» Exercise directions: In the stretch of the records that opens with the line containing "Return the footprint" and closes with the line containing "road 2 (trunk): [(511,185),(433,100),(358,0)]", substitute "structures" for "outbuildings" and write that stretch out again with everything else unchanged. Omit the pictures from your answer.

(Stored records)
┄┄┄┄┄┄┄┄┄┄┄┄┄┄┄┄┄┄┄┄

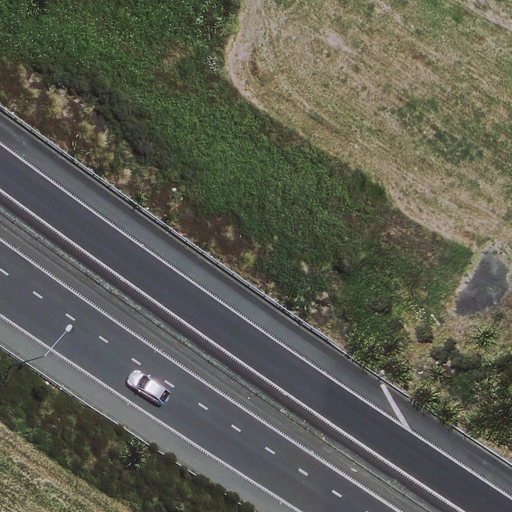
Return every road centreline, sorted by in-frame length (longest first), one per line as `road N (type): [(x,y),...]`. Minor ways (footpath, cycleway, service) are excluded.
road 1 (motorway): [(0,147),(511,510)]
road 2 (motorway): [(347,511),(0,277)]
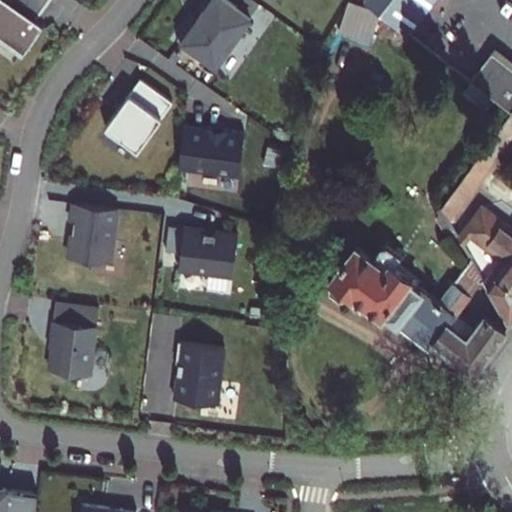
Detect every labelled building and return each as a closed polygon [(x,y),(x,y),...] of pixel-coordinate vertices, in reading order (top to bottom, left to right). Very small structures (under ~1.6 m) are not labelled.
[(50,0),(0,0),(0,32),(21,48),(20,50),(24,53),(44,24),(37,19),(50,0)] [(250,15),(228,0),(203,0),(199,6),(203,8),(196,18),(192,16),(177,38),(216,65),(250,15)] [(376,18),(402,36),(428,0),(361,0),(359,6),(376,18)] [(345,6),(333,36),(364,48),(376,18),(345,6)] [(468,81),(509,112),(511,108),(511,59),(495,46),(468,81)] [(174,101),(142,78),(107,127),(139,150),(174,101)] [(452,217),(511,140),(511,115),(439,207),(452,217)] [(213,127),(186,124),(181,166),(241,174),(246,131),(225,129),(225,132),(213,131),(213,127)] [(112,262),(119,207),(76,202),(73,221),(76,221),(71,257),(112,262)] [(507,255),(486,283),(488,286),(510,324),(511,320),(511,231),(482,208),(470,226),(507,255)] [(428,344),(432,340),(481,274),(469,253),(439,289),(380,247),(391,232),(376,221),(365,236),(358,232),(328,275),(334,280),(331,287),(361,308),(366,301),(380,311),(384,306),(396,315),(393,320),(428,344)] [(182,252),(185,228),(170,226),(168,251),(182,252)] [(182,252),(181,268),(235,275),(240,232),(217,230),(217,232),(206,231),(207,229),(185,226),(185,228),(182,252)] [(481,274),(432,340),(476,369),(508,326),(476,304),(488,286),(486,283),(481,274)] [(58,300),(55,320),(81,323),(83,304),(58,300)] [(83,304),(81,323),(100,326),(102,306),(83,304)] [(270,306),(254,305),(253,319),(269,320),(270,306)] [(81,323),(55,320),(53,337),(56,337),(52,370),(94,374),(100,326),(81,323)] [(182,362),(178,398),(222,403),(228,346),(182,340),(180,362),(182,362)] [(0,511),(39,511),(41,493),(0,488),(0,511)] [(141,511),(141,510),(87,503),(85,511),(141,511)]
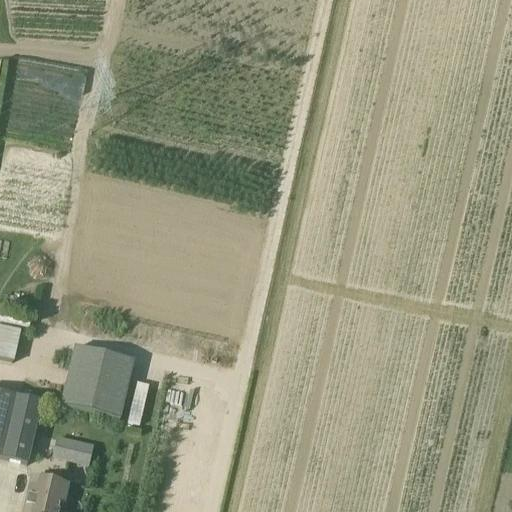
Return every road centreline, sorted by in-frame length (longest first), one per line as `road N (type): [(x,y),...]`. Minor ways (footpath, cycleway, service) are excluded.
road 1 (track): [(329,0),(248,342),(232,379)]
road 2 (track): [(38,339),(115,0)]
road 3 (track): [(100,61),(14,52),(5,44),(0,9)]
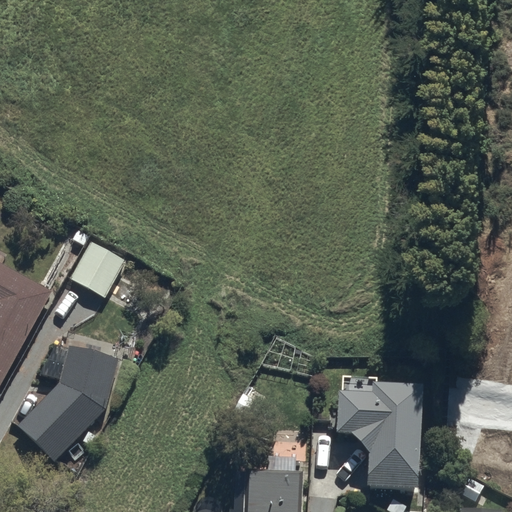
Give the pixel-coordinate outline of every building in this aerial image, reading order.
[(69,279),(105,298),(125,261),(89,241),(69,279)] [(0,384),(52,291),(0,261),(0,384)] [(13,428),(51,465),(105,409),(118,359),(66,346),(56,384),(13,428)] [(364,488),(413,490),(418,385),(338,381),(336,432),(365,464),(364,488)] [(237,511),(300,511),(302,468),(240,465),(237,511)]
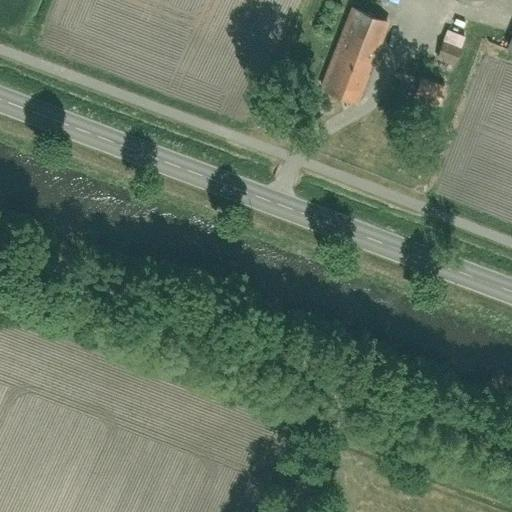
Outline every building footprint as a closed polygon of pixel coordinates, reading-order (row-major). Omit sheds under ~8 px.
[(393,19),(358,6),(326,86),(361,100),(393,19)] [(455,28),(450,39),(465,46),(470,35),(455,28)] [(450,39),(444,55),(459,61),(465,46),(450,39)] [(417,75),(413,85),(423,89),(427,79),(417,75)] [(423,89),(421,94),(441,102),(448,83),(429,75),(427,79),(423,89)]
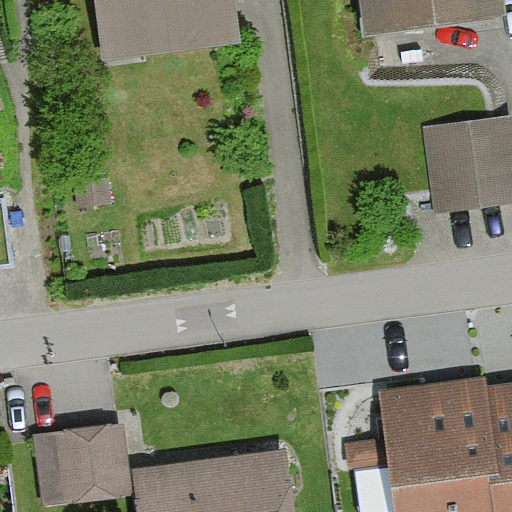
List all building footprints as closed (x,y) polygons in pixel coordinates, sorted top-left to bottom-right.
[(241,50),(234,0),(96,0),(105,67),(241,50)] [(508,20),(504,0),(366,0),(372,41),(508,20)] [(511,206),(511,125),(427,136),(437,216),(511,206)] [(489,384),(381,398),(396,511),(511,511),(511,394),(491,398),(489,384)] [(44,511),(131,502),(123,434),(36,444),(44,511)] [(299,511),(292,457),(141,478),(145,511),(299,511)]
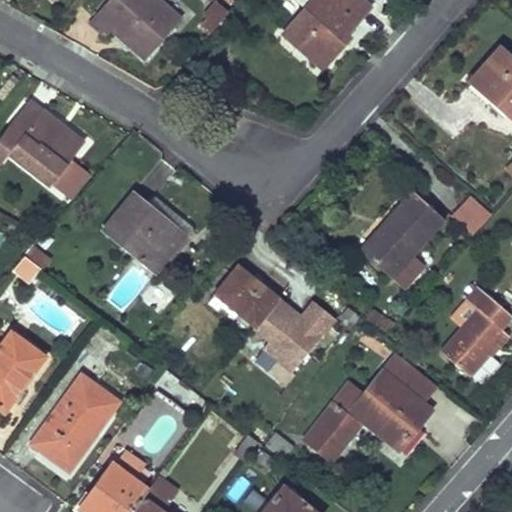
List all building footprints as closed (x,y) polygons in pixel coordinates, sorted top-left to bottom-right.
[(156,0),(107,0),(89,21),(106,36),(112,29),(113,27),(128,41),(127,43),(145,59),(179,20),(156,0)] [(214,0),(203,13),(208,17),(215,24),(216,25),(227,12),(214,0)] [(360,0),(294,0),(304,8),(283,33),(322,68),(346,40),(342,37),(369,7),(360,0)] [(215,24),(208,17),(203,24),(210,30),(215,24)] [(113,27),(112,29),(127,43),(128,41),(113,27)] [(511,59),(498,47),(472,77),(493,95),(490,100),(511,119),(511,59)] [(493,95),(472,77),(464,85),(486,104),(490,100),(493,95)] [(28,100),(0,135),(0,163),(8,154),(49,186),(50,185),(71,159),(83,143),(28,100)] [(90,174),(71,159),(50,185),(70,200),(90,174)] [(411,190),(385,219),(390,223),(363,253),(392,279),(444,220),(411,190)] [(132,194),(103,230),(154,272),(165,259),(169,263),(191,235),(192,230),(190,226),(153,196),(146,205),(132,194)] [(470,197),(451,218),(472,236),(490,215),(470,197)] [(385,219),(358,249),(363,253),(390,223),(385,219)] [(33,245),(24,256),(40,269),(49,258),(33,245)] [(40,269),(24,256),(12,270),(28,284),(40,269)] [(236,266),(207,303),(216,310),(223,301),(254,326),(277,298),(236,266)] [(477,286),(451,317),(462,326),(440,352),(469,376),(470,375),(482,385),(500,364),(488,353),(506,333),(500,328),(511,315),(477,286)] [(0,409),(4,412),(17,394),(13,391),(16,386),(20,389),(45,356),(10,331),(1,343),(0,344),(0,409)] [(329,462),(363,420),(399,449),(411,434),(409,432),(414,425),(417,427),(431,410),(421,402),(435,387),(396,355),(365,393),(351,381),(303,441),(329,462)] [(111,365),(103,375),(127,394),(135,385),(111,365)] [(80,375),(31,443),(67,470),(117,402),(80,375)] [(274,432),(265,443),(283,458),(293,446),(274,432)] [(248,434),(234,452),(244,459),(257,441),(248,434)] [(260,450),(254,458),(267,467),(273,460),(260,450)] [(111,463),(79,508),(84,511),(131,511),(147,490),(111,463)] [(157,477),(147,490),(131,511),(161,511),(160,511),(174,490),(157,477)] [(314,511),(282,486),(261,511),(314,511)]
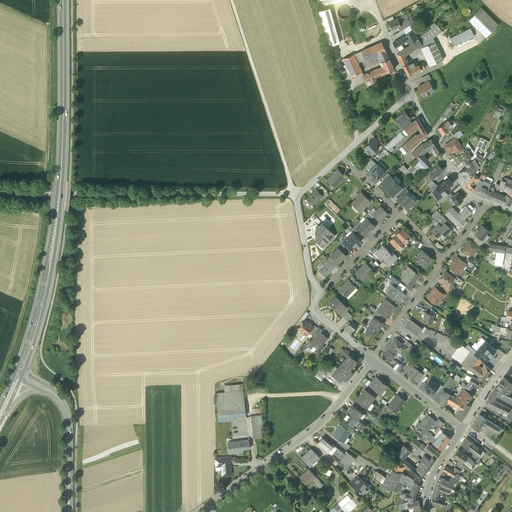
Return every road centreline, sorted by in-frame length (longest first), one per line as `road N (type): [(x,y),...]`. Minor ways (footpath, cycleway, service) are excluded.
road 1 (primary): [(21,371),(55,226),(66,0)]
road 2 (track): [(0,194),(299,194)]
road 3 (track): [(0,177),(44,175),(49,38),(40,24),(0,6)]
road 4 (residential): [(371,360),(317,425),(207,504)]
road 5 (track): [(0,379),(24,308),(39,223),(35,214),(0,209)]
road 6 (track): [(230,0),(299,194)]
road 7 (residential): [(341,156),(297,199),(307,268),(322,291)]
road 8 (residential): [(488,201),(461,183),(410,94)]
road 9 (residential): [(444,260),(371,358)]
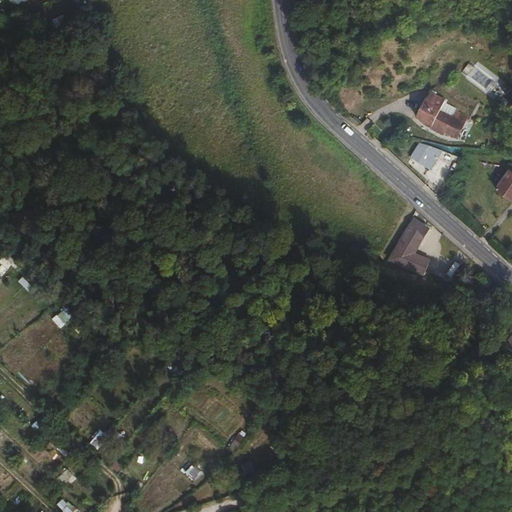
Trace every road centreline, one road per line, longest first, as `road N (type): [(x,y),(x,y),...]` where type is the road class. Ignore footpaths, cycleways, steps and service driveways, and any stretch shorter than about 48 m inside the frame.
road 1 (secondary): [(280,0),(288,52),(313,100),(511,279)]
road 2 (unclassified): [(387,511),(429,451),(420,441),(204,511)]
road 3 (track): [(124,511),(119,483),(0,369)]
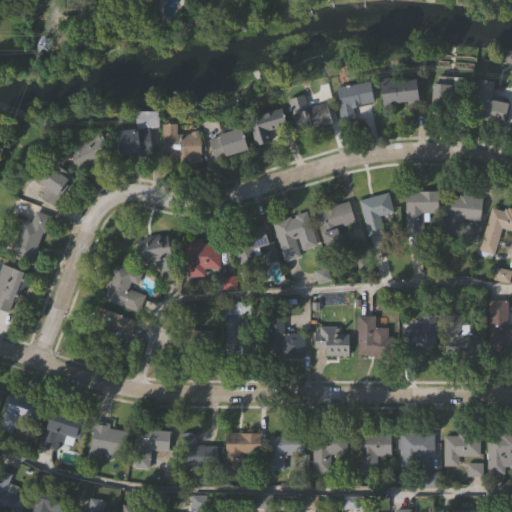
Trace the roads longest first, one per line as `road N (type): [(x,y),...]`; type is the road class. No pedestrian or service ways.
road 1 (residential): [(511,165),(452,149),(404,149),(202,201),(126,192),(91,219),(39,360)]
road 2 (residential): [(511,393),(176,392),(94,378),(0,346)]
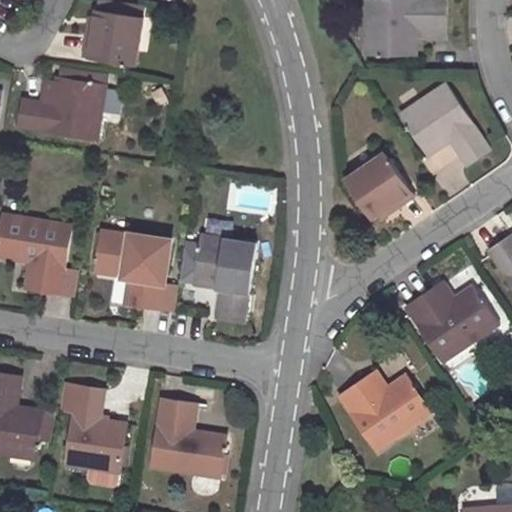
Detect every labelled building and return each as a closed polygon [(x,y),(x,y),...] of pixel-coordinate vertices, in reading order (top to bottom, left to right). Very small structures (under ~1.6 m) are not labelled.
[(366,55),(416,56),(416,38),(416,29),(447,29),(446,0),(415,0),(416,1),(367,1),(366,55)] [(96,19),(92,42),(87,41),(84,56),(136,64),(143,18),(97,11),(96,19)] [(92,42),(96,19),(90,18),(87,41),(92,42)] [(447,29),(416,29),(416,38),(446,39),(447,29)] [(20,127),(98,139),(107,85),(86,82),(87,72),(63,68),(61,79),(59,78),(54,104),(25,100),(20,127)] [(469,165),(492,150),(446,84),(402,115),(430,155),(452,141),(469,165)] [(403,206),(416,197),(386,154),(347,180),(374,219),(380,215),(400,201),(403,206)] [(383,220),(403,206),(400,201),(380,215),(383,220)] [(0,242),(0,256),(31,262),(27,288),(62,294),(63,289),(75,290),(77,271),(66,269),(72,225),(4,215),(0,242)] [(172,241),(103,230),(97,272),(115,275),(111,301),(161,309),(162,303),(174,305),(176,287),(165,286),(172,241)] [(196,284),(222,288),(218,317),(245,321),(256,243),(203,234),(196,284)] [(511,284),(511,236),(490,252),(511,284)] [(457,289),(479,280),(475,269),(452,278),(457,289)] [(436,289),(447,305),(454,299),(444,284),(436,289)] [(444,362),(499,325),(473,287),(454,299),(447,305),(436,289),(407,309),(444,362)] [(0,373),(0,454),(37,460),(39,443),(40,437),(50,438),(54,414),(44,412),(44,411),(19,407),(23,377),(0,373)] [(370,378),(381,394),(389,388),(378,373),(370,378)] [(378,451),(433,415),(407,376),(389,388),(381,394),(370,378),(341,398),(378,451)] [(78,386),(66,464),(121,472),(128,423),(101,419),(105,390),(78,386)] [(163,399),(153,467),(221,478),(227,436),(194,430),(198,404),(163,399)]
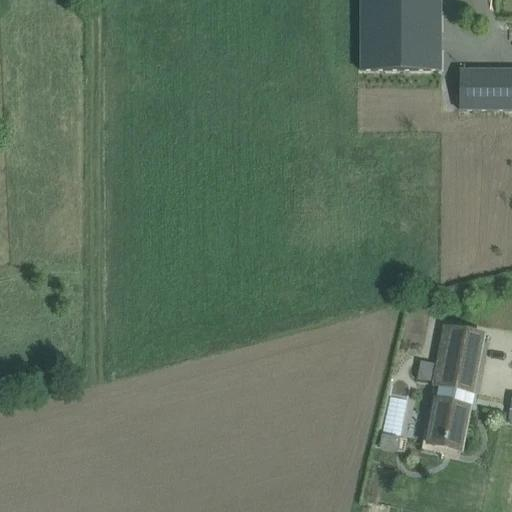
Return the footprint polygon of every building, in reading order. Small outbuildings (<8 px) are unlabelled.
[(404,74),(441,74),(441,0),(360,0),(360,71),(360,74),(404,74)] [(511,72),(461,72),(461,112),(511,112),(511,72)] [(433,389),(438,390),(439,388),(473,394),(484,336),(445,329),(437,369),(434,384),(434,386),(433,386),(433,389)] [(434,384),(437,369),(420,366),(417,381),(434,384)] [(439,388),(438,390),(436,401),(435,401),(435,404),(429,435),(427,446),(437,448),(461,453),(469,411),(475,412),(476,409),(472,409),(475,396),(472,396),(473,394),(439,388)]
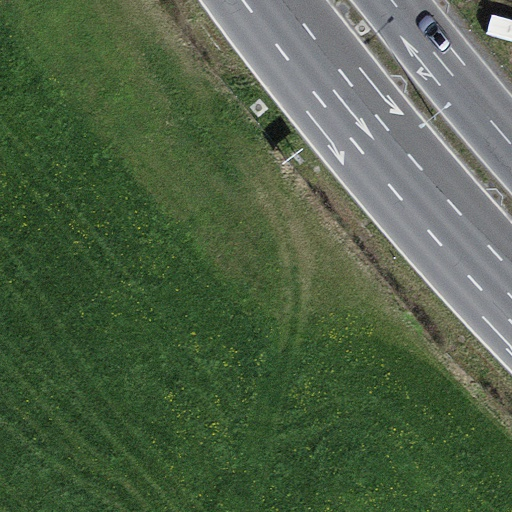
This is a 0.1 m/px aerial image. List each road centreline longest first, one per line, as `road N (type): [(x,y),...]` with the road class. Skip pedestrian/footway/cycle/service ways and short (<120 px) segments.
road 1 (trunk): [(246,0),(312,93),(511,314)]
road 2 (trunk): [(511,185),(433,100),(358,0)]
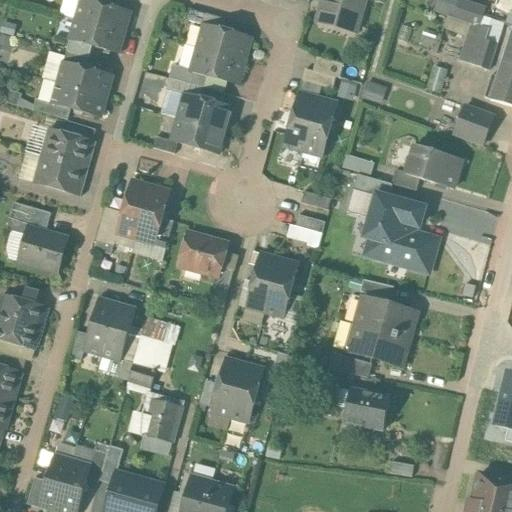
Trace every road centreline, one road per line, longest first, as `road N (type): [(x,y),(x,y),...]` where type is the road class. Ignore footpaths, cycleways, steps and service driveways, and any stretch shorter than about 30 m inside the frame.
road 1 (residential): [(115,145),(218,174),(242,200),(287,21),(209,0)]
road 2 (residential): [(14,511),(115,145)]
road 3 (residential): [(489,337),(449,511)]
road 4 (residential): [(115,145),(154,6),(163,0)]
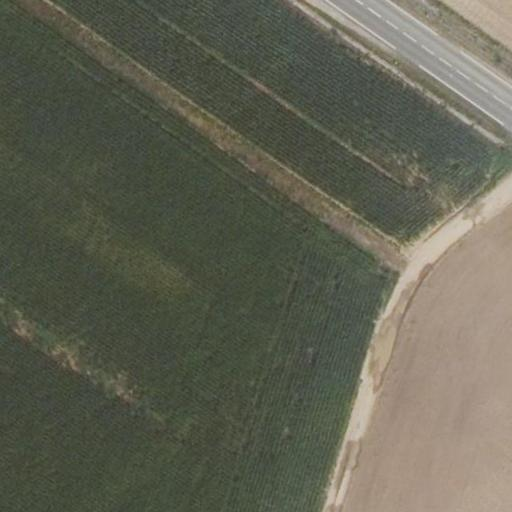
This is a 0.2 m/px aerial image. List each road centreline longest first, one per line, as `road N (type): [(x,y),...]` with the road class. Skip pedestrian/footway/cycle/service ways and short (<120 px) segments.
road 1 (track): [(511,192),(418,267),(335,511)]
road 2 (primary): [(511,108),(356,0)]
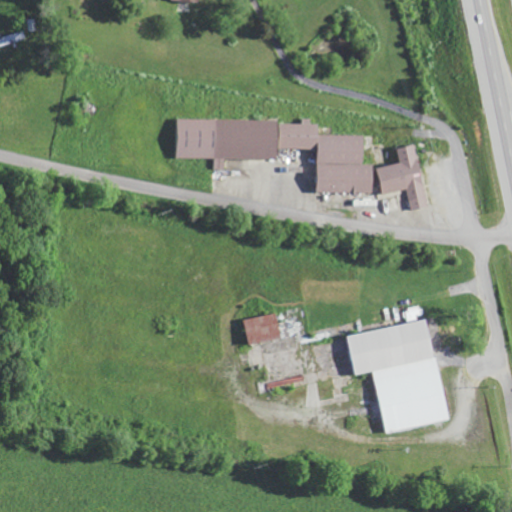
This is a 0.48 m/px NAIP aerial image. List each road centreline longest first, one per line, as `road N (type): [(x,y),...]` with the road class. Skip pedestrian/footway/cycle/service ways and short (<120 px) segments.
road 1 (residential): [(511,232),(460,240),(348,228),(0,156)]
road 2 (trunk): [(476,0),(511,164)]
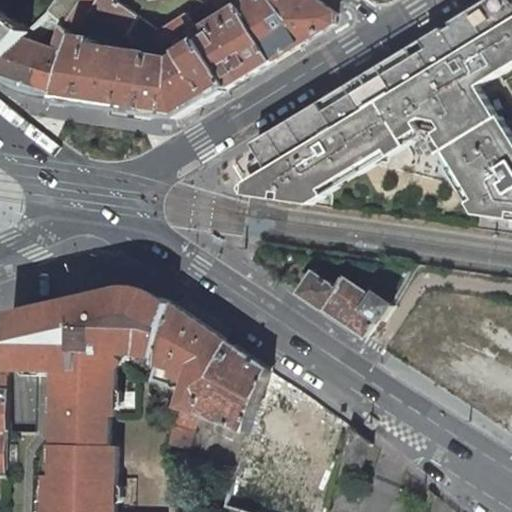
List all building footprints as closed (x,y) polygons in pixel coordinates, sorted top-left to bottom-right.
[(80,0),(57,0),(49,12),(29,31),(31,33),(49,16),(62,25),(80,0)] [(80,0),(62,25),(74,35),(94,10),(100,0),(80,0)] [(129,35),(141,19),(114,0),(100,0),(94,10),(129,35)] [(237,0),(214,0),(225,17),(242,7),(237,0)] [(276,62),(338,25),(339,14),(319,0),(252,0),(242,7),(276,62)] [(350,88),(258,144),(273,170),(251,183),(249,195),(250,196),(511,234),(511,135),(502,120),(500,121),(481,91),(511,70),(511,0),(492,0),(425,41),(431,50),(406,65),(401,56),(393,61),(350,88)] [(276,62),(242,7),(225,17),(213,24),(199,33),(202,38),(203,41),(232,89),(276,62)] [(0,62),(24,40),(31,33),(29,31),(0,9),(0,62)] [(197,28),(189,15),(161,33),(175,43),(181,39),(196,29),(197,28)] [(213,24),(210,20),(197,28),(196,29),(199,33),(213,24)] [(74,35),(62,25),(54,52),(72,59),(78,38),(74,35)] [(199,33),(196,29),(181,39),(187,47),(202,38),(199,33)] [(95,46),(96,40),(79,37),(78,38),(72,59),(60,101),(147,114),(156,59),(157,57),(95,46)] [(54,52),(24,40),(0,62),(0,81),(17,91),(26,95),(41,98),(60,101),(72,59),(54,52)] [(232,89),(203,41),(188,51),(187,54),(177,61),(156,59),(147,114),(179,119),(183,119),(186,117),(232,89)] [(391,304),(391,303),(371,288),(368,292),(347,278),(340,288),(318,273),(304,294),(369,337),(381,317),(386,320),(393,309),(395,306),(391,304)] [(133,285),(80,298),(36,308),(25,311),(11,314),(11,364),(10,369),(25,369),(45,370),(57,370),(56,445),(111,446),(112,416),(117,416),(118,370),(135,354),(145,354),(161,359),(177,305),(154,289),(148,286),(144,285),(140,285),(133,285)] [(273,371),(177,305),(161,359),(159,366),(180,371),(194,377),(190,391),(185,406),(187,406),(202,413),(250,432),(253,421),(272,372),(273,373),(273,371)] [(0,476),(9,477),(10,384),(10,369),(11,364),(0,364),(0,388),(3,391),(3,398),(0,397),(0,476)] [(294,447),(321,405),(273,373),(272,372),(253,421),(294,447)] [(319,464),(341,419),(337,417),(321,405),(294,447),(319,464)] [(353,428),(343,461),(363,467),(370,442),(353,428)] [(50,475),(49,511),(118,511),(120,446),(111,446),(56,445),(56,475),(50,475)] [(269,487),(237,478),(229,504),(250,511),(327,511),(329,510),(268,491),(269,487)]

┄┄┄┄┄┄┄┄┄┄┄┄┄┄┄┄┄┄┄┄

» Task response:
Return the footprint polygon of every building, in reading order. Small structures (<8 px) are unlabelled.
[(404,74),(441,74),(441,0),(360,0),(360,71),(360,74),(404,74)] [(511,72),(461,72),(461,112),(511,112),(511,72)] [(433,389),(438,390),(439,388),(473,394),(484,336),(445,329),(437,369),(434,384),(434,386),(433,386),(433,389)] [(434,384),(437,369),(420,366),(417,381),(434,384)] [(439,388),(438,390),(436,401),(435,401),(435,404),(429,435),(427,446),(437,448),(461,453),(469,411),(475,412),(476,409),(472,409),(475,396),(472,396),(473,394),(439,388)]
This is a 0.1 m/px aerial image. List each road centreline longest first, one per line, as `road N (type): [(x,y),...]` with the road class. Skip pedestrian/footway/cycle/service ways and short (<120 px) segments.
road 1 (trunk): [(246,0),(312,93),(511,314)]
road 2 (trunk): [(511,185),(433,100),(358,0)]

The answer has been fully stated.